### ACTION ITEM
An exact copy of every record, with no pictures, please.

══ DATA SECTION ══

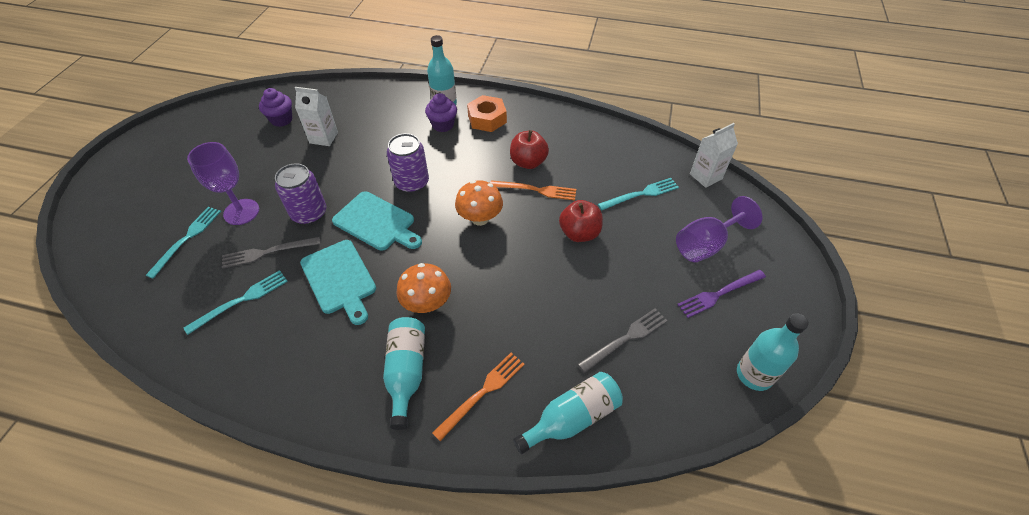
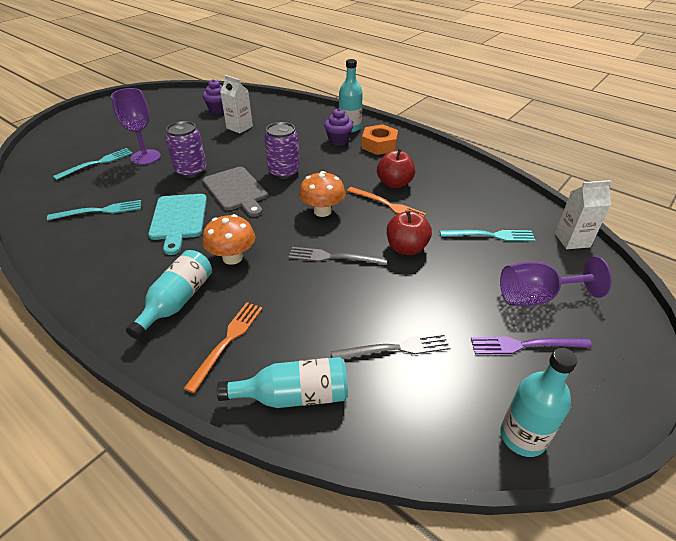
camera: 25 degrees right, 10 degrees down
grey fork [222,237,320,269] -> grey fork moved to [289,247,387,265]
turquoise cutting board [332,191,422,251] -> grey cutting board [203,167,268,217]
orange fork [432,353,525,441] -> orange fork turned 45 degrees counterclockwise [184,302,263,393]

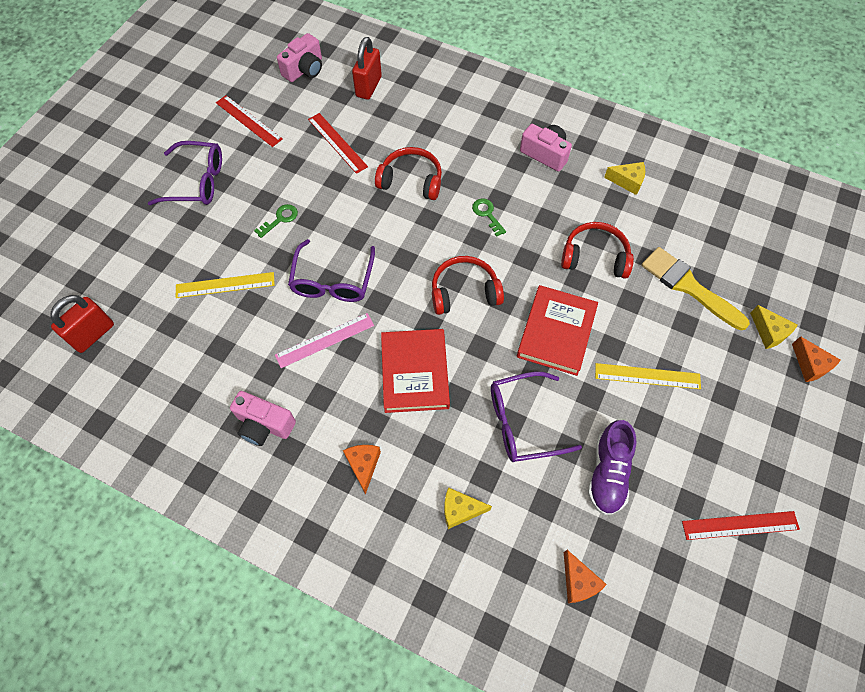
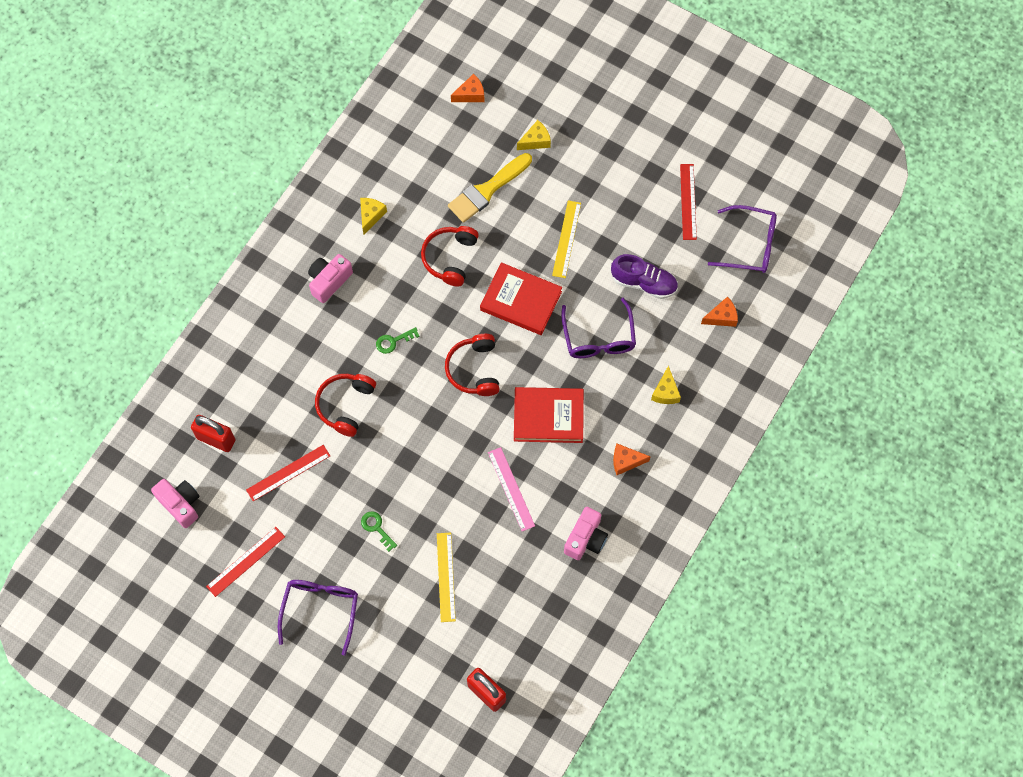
camera: 85 degrees left, 5 degrees up
purple glasses [288,239,375,302] -> purple glasses moved to [708,205,777,273]
orange cheese [792,336,841,382] -> orange cheese moved to [451,74,485,102]

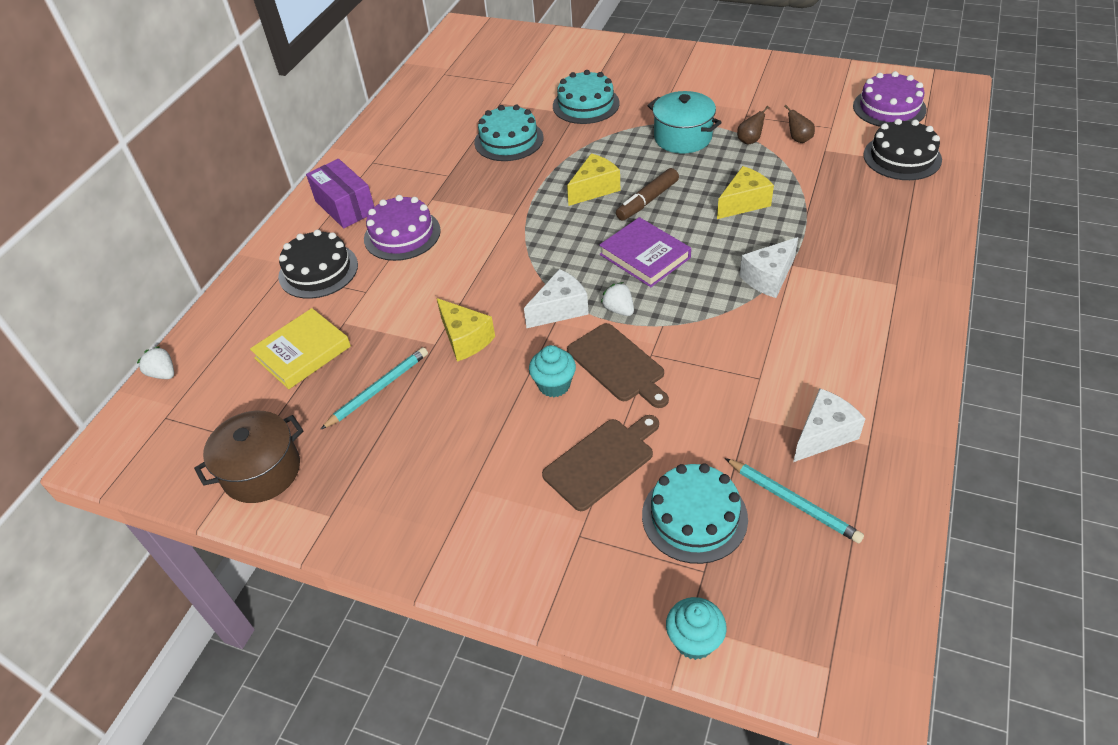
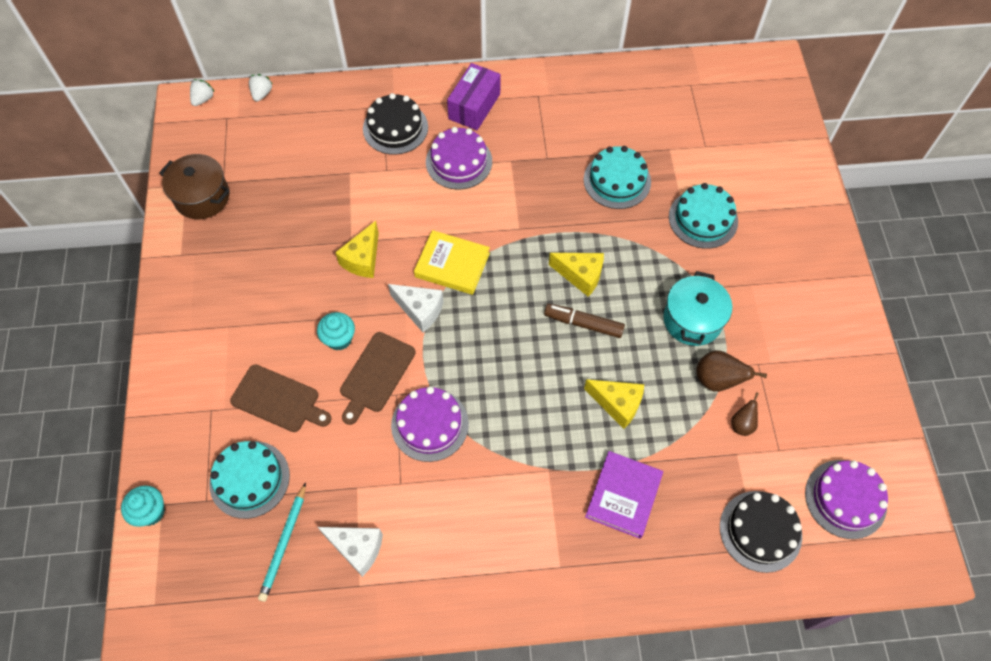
camera: 60 degrees right, 15 degrees up
yellow book [250,308,351,389] -> yellow book moved to [414,230,490,295]
turquoise pencil [320,347,428,430] -> none
purple book [599,217,691,287] -> purple book moved to [585,451,663,539]
white strawberry [601,282,634,316] -> white strawberry moved to [190,79,215,106]
brown pear [737,106,769,145] -> brown pear [696,350,767,392], size x1.61
white cheese [740,237,798,298] -> none
none -> purple cake [391,387,469,462]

═══

### SOLUTION
camera: 25 degrees right, 10 degrees down
grey fork [222,237,320,269] -> grey fork moved to [289,247,387,265]
turquoise cutting board [332,191,422,251] -> grey cutting board [203,167,268,217]
orange fork [432,353,525,441] -> orange fork turned 45 degrees counterclockwise [184,302,263,393]

camera: 85 degrees left, 5 degrees up
purple glasses [288,239,375,302] -> purple glasses moved to [708,205,777,273]
orange cheese [792,336,841,382] -> orange cheese moved to [451,74,485,102]

camera: 60 degrees right, 15 degrees up
yellow book [250,308,351,389] -> yellow book moved to [414,230,490,295]
turquoise pencil [320,347,428,430] -> none
purple book [599,217,691,287] -> purple book moved to [585,451,663,539]
white strawberry [601,282,634,316] -> white strawberry moved to [190,79,215,106]
brown pear [737,106,769,145] -> brown pear [696,350,767,392], size x1.61
white cheese [740,237,798,298] -> none
none -> purple cake [391,387,469,462]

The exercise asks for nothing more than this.